▶ [TASK PROMPT]
Work through the data below and copy out every line where "moved" is found.
━━━ SUPPLIED RECORDS
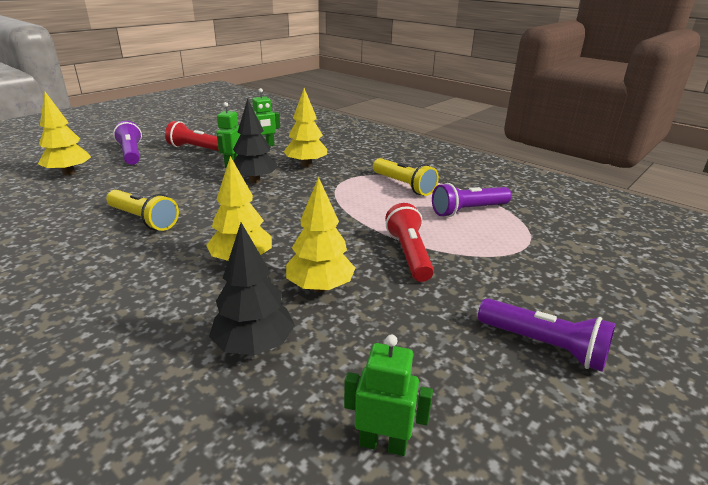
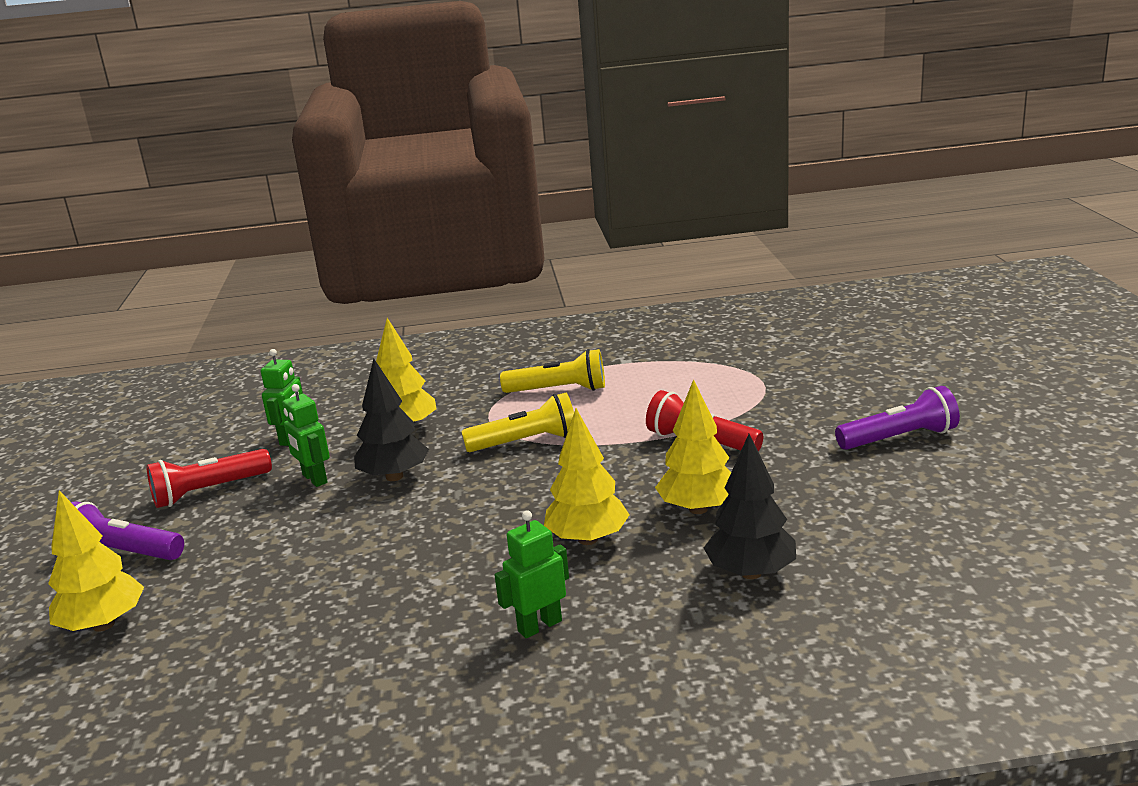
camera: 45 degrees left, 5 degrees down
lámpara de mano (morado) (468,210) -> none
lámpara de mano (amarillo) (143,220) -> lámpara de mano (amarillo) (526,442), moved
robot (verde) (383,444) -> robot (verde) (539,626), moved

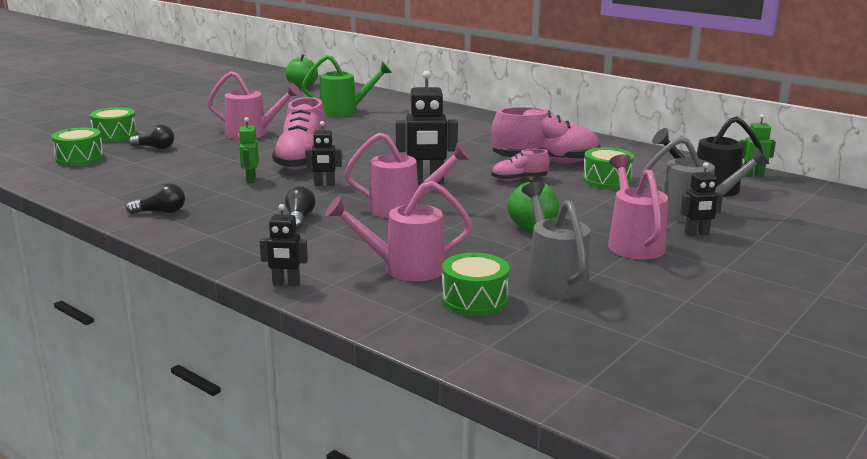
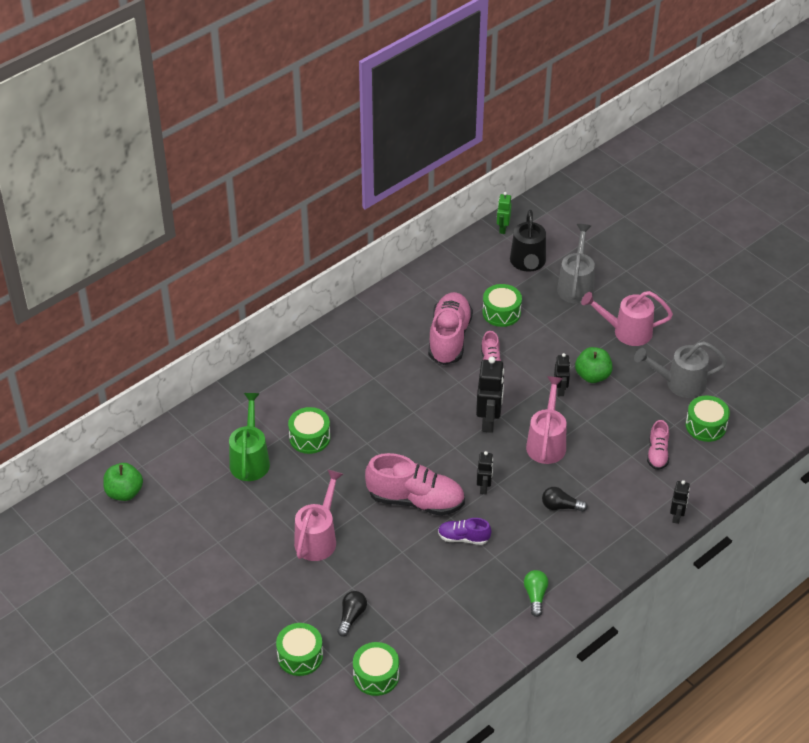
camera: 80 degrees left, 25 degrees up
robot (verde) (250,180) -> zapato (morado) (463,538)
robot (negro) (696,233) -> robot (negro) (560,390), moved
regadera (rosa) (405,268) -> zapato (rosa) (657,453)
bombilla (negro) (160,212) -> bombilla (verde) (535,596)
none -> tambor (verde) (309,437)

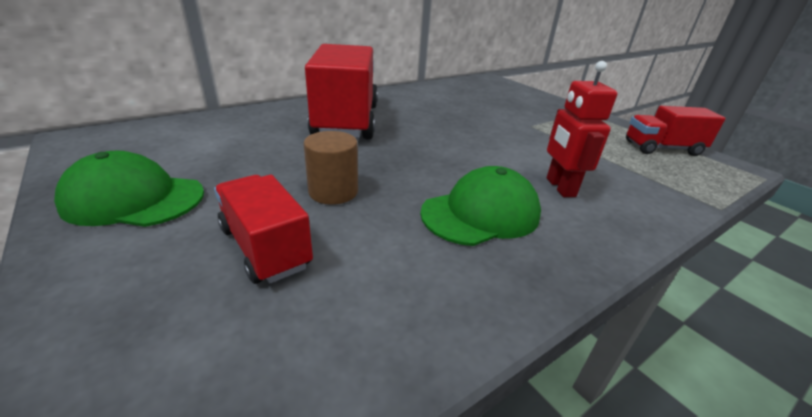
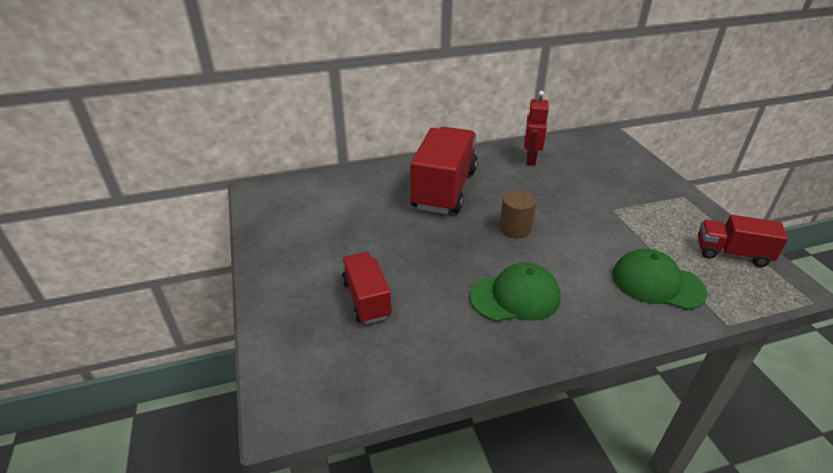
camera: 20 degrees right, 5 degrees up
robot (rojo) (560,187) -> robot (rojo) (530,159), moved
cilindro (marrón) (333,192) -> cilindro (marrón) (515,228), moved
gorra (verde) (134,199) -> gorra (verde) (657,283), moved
━━━━━━
▶ [RESULT OF THIS TASK]
lámpara de mano (amarillo) (143,220) -> lámpara de mano (amarillo) (526,442), moved
robot (verde) (383,444) -> robot (verde) (539,626), moved
robot (negro) (696,233) -> robot (negro) (560,390), moved
robot (rojo) (560,187) -> robot (rojo) (530,159), moved
cilindro (marrón) (333,192) -> cilindro (marrón) (515,228), moved
gorra (verde) (134,199) -> gorra (verde) (657,283), moved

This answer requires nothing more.